> **Material to process**:
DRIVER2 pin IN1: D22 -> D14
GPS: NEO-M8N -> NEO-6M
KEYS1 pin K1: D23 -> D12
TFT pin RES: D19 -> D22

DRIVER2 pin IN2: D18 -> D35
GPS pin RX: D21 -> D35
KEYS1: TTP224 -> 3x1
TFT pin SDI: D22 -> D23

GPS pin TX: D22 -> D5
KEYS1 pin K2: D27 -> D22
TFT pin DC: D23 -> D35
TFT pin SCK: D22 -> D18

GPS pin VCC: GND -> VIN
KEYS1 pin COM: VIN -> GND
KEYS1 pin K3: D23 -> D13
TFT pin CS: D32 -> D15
---
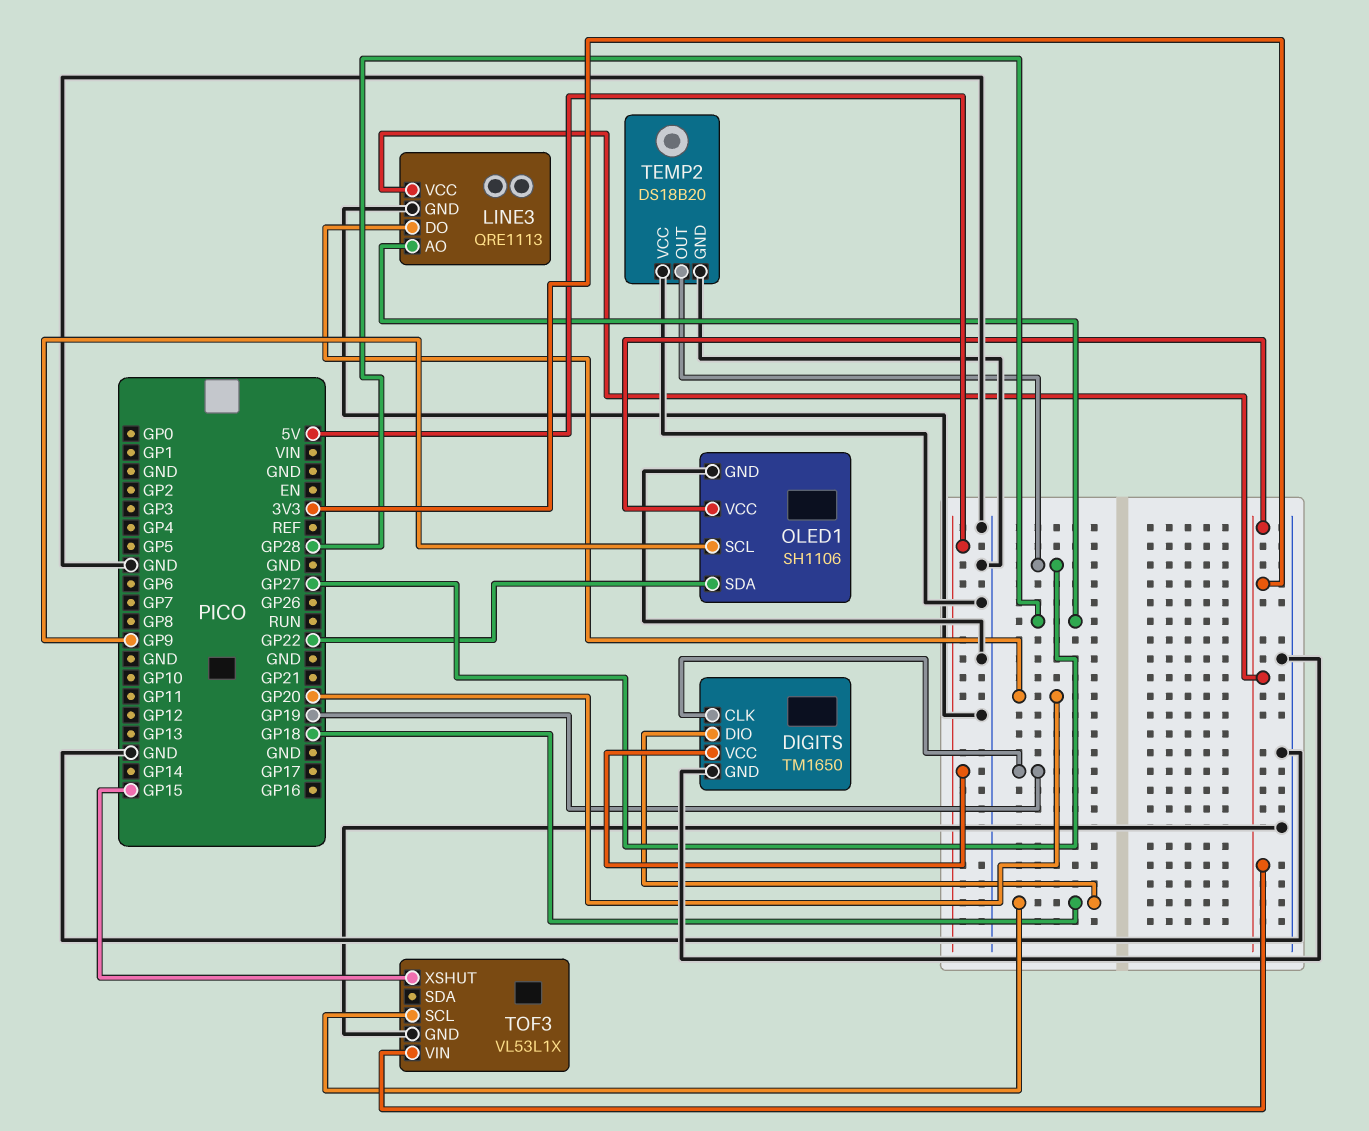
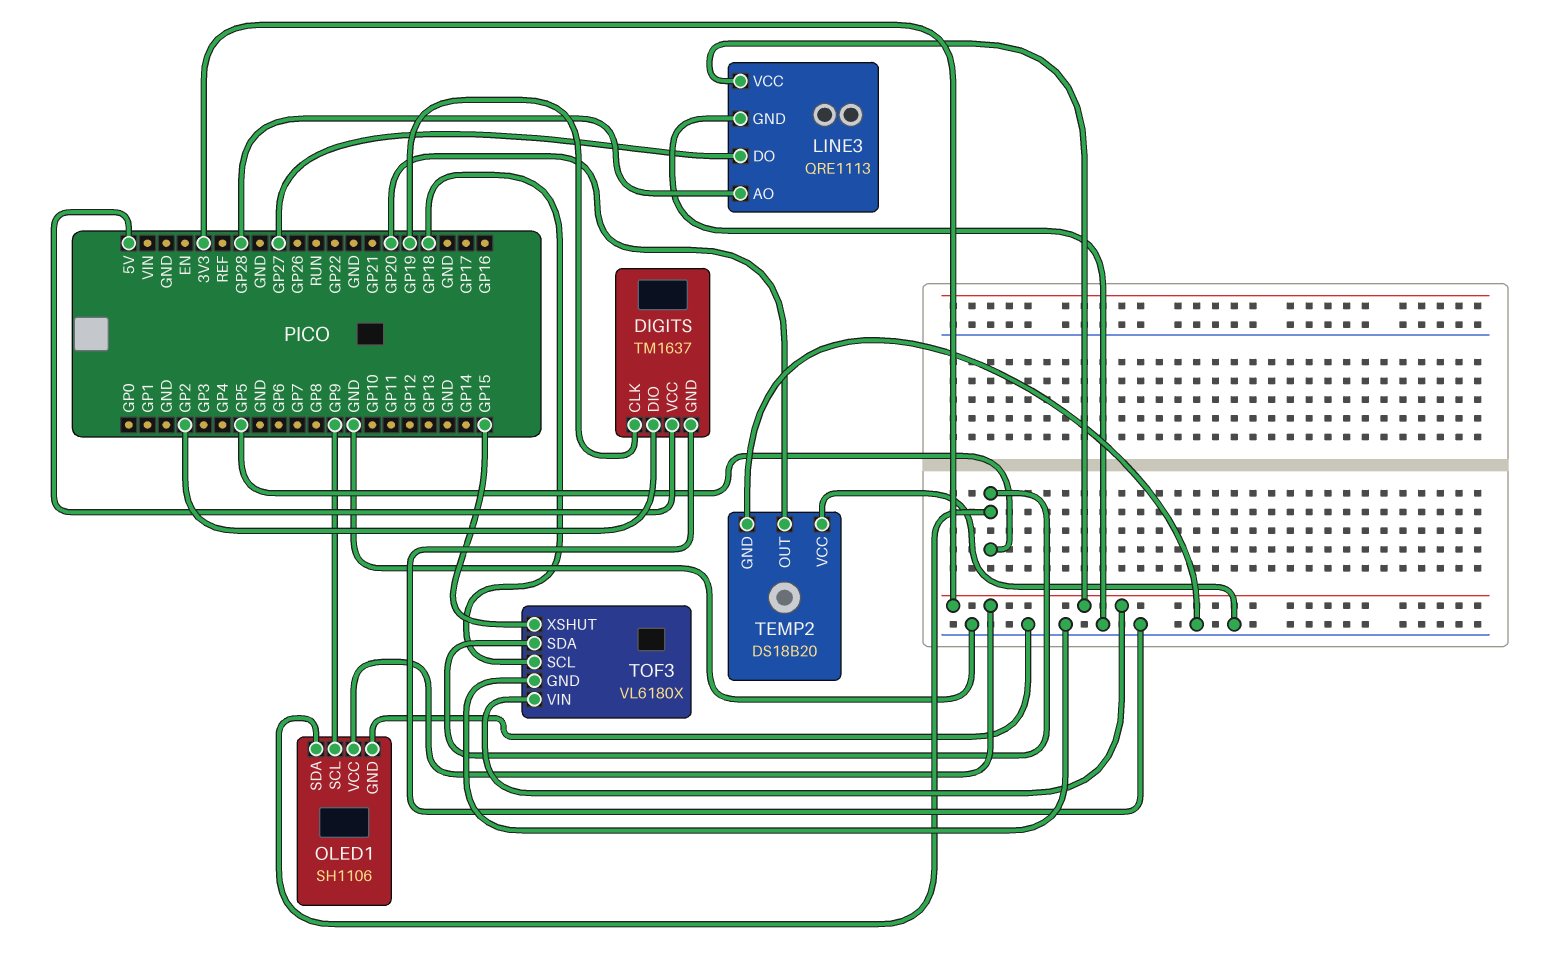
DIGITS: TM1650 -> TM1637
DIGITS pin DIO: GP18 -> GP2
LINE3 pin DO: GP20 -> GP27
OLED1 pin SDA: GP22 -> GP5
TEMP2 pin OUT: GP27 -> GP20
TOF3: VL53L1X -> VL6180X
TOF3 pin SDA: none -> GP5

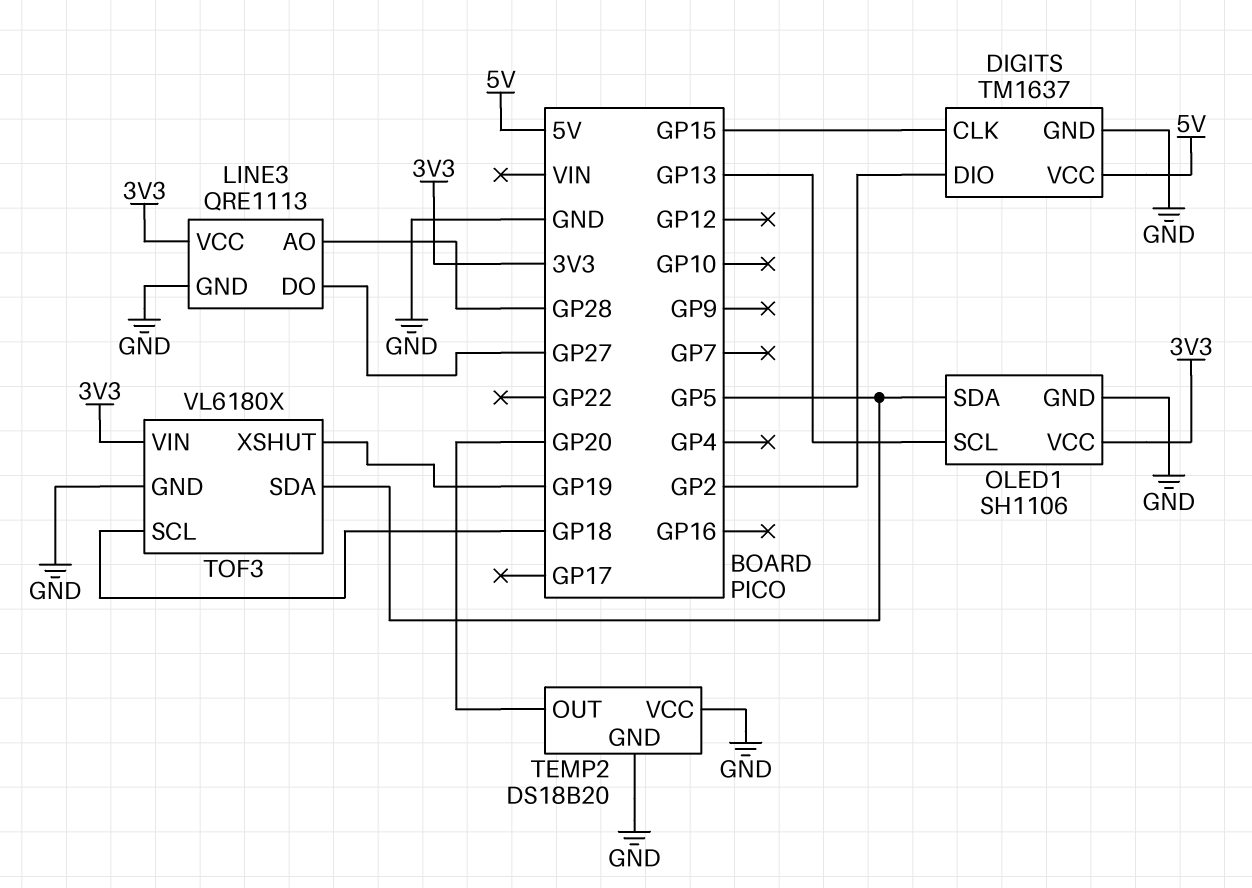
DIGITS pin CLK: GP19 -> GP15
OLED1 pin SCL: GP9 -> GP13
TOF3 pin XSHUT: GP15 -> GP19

> **Goal of the exercise**:
In the listing above, find the line holding "DIGITS: TM1650 -> TM1637" and the line holding "TOF3 pin XSHUT: GP15 -> GP19". Reproduce those two lines and all between them exactly, leaving out pictures.

> **Response**:
DIGITS: TM1650 -> TM1637
DIGITS pin DIO: GP18 -> GP2
LINE3 pin DO: GP20 -> GP27
OLED1 pin SDA: GP22 -> GP5
TEMP2 pin OUT: GP27 -> GP20
TOF3: VL53L1X -> VL6180X
TOF3 pin SDA: none -> GP5

DIGITS pin CLK: GP19 -> GP15
OLED1 pin SCL: GP9 -> GP13
TOF3 pin XSHUT: GP15 -> GP19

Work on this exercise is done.